> Task requirements: For the records below, output word for word the lines from the one with "R3: 3.6k (CH, COM) -> 3.6k (CH, VDD)" up to and including the one with "C3: 27pF (COM, XI) -> 47pF (COM, XI)". No pictures.

> Materials provided:
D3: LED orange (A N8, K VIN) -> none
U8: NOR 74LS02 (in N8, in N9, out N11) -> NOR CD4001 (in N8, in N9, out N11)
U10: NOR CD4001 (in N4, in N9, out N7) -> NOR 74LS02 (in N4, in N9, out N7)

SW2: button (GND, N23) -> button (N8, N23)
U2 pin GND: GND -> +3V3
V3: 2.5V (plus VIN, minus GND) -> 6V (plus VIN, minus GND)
---
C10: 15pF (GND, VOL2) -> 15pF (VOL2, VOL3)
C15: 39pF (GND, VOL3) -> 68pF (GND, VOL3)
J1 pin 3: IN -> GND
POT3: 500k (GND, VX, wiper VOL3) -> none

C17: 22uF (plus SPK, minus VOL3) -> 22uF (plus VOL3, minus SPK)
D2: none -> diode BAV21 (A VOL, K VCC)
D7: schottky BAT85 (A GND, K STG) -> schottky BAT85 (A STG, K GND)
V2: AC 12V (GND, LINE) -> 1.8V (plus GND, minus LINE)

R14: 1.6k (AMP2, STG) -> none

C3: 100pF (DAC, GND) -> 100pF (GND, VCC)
==
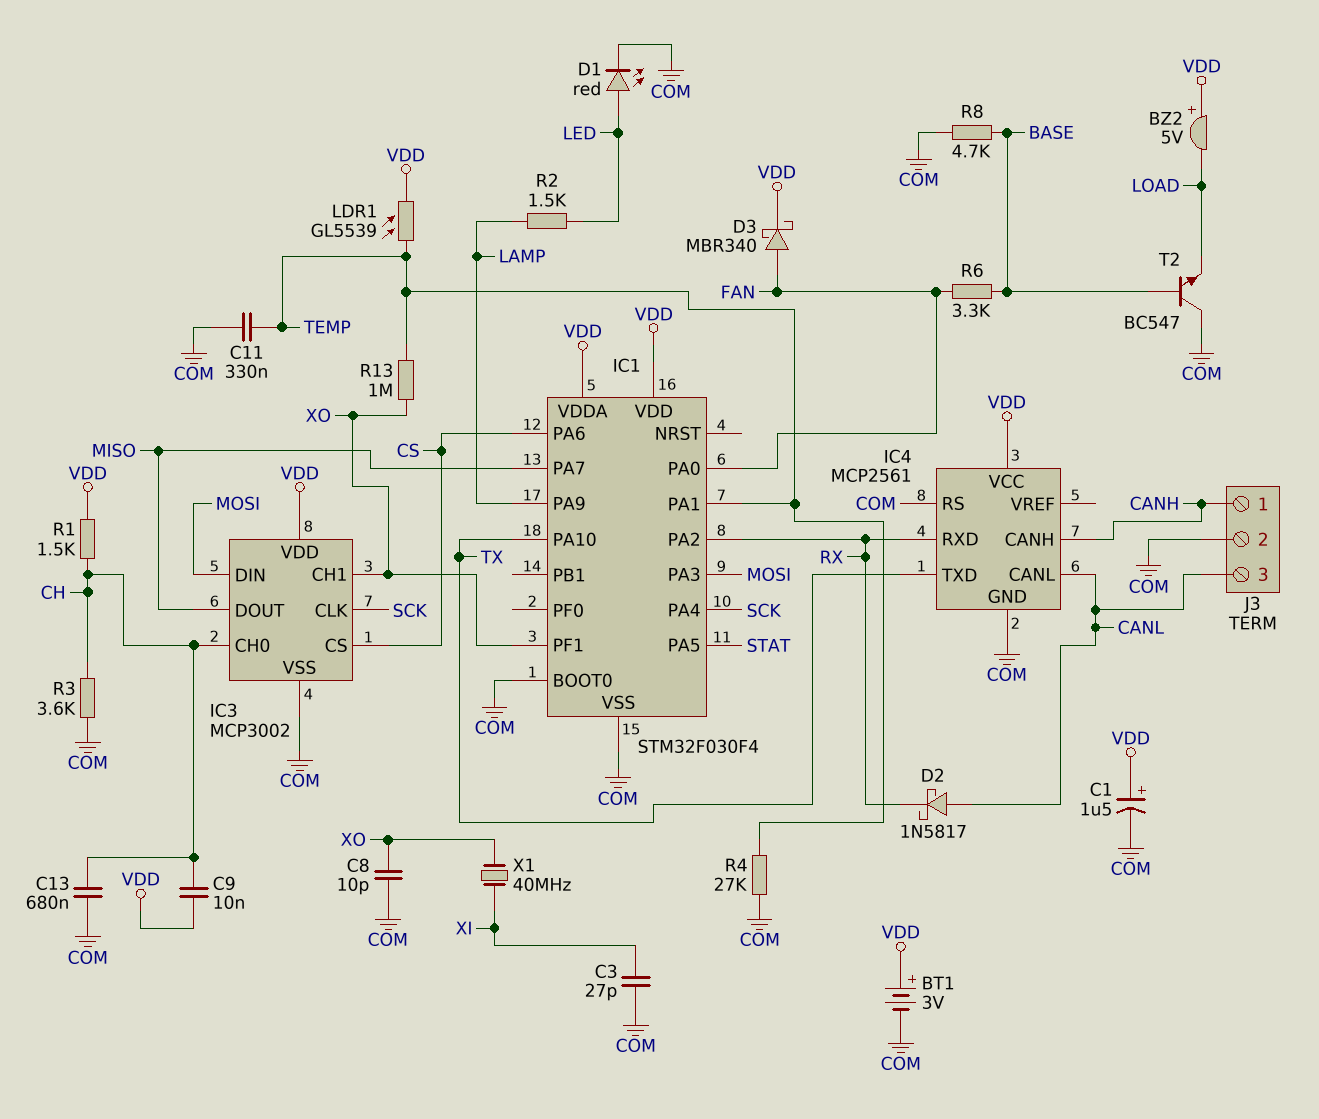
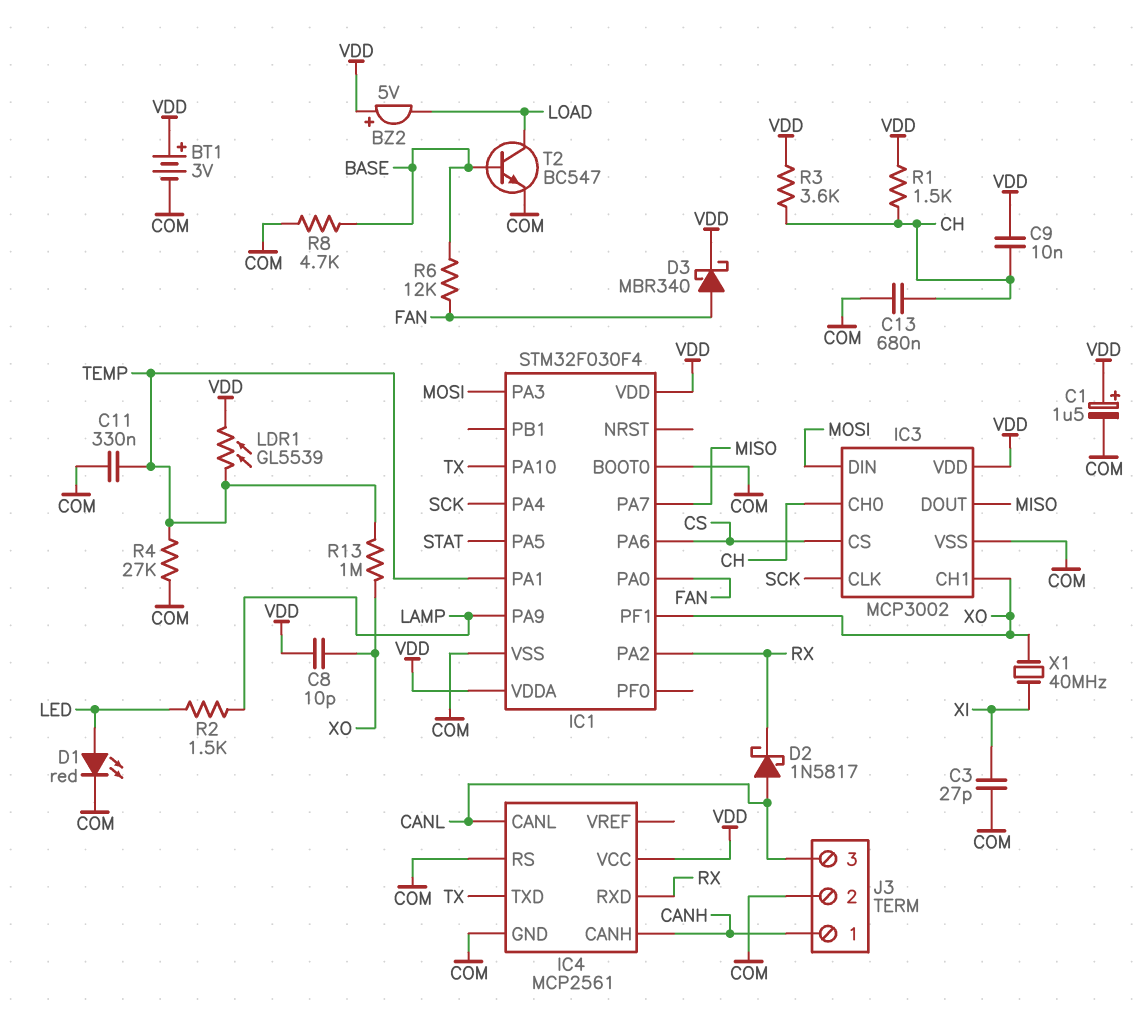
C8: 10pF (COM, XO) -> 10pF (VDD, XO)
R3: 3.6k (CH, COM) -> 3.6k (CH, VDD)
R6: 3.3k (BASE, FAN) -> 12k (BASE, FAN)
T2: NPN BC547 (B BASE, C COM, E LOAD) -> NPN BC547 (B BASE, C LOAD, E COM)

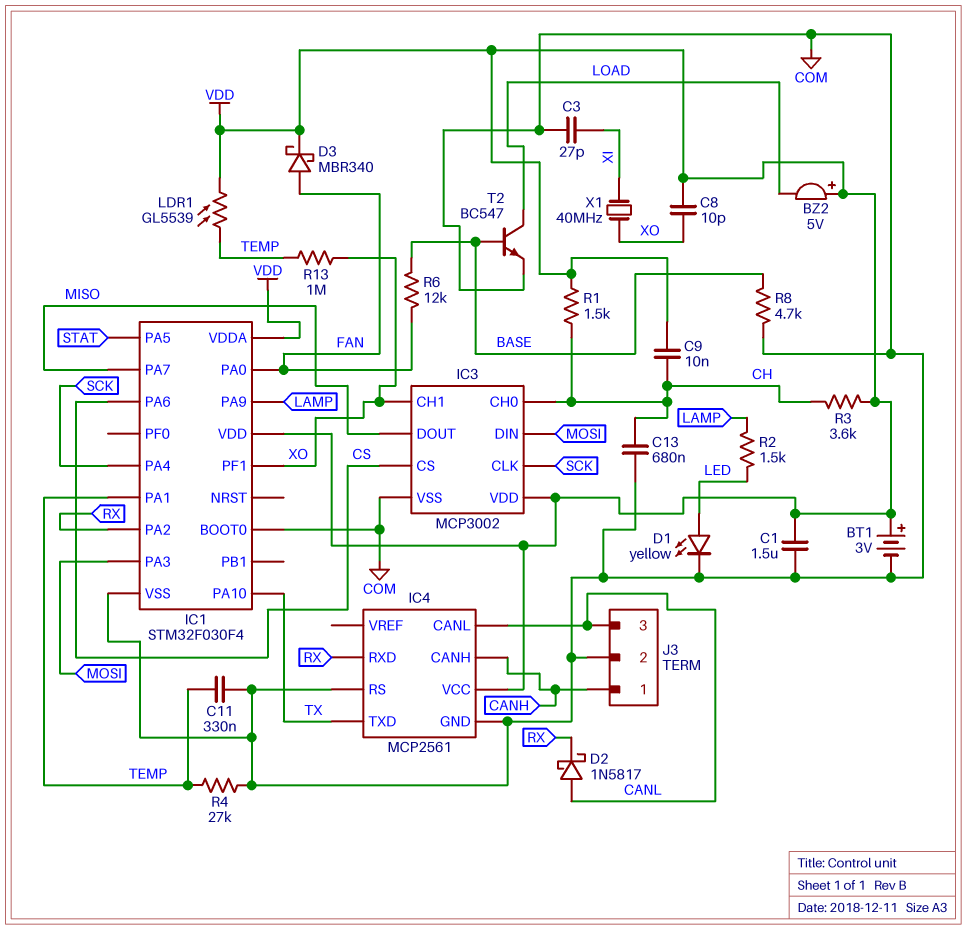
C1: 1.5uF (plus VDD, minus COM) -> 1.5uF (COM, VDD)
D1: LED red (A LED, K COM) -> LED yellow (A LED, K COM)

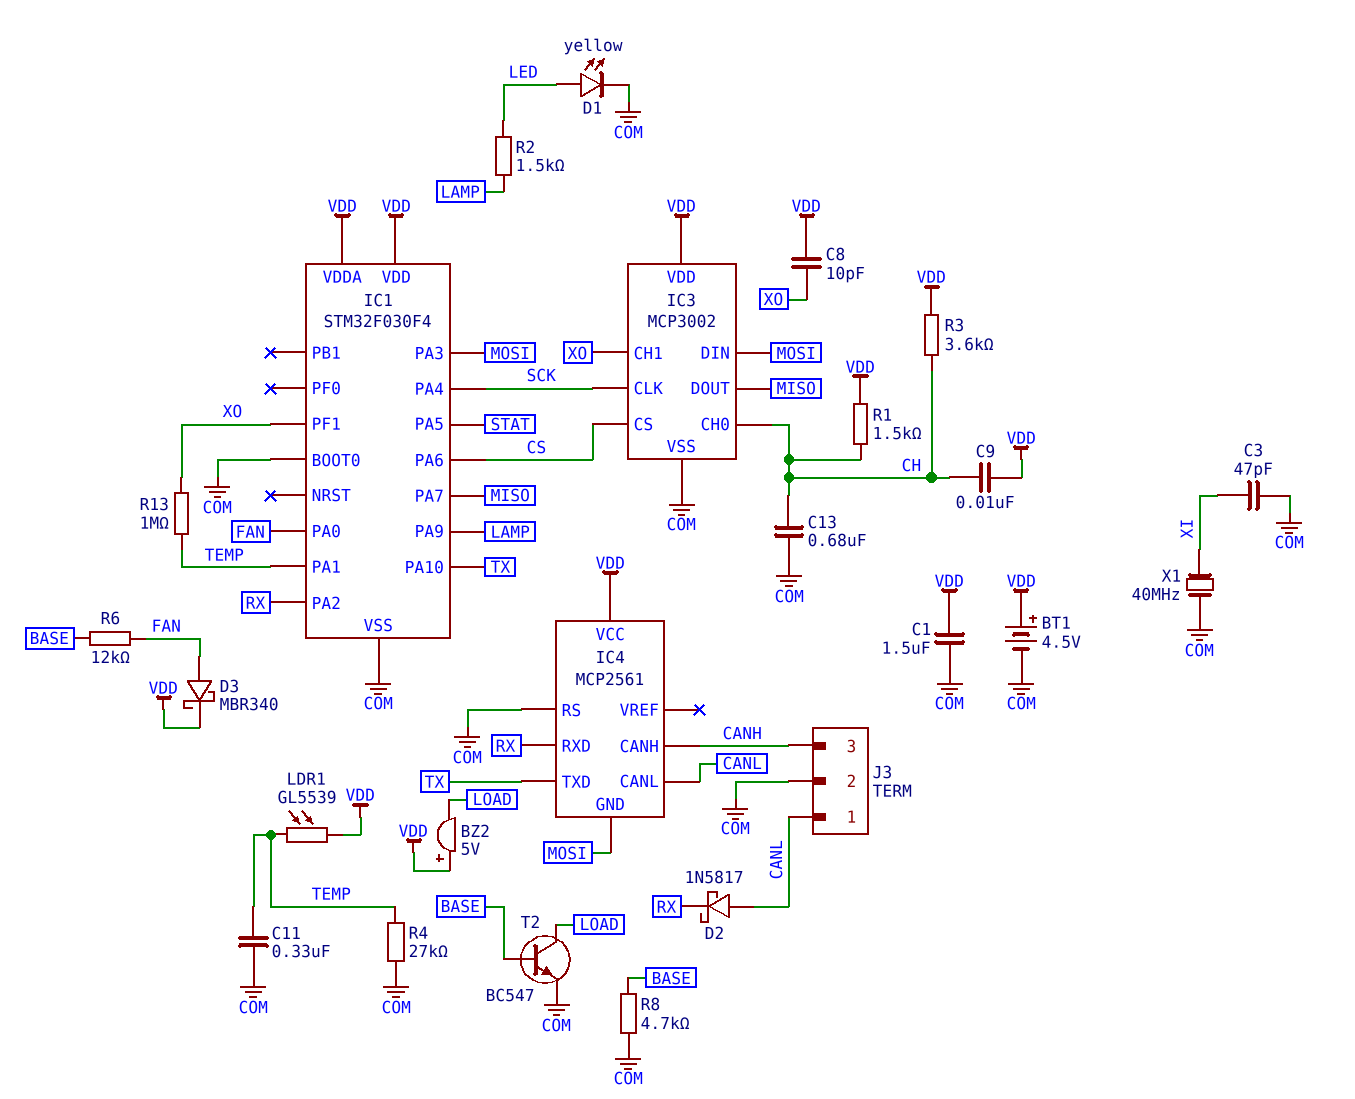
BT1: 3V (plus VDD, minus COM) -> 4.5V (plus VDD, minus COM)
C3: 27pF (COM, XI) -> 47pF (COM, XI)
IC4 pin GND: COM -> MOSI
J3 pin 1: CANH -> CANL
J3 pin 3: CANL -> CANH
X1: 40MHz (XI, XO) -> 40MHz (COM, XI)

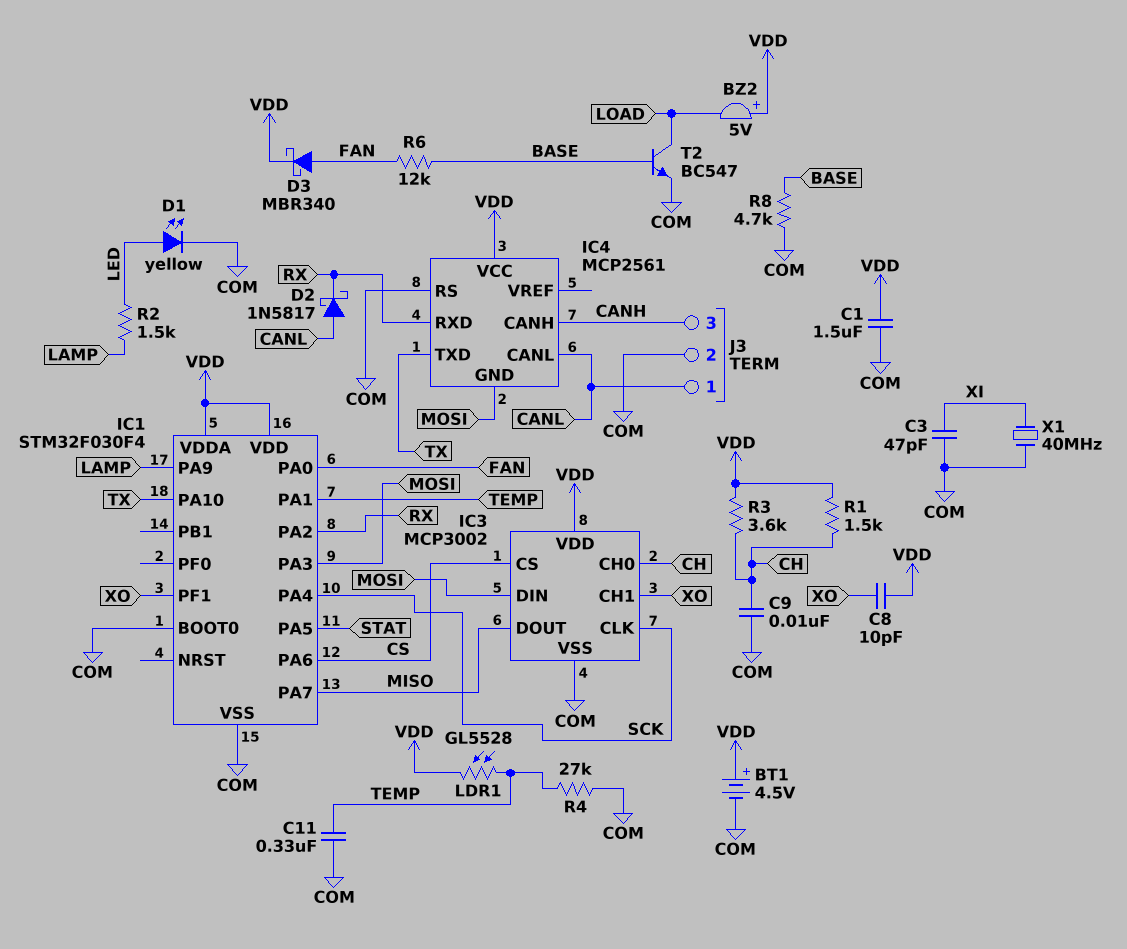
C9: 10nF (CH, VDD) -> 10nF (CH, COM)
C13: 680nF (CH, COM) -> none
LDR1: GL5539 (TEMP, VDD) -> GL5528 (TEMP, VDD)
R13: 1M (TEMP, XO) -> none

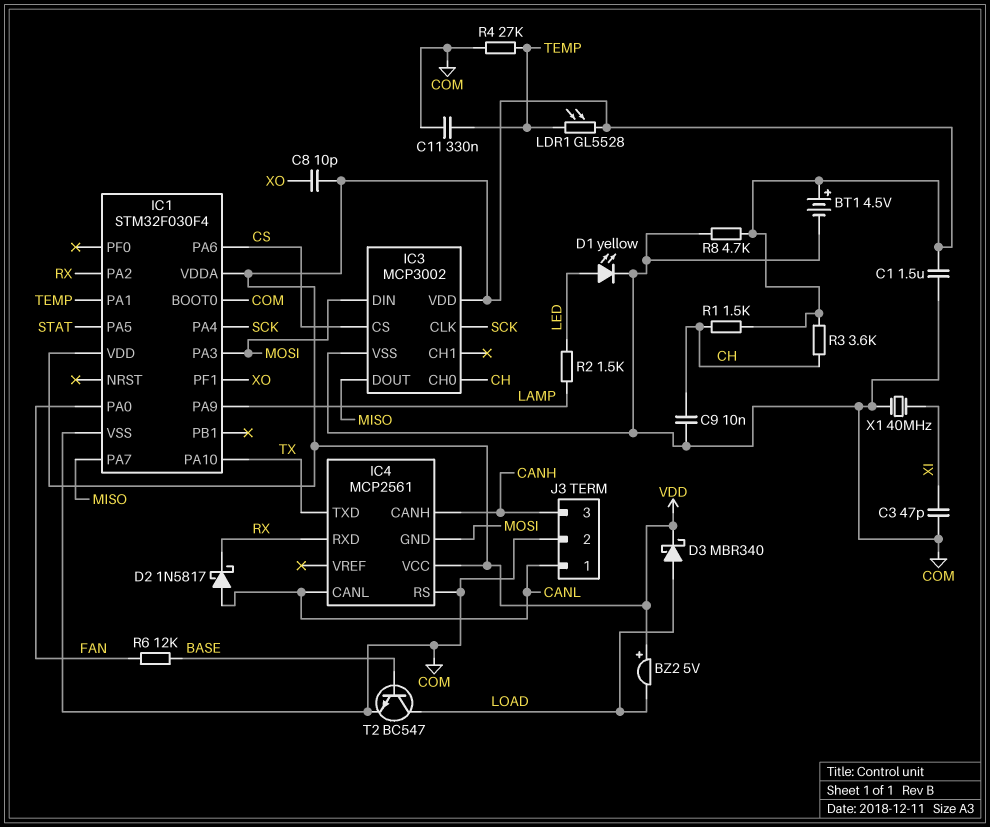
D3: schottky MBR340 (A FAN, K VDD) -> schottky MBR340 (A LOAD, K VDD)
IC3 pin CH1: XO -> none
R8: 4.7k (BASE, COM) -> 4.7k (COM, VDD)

> Response below:
R3: 3.6k (CH, COM) -> 3.6k (CH, VDD)
R6: 3.3k (BASE, FAN) -> 12k (BASE, FAN)
T2: NPN BC547 (B BASE, C COM, E LOAD) -> NPN BC547 (B BASE, C LOAD, E COM)

C1: 1.5uF (plus VDD, minus COM) -> 1.5uF (COM, VDD)
D1: LED red (A LED, K COM) -> LED yellow (A LED, K COM)

BT1: 3V (plus VDD, minus COM) -> 4.5V (plus VDD, minus COM)
C3: 27pF (COM, XI) -> 47pF (COM, XI)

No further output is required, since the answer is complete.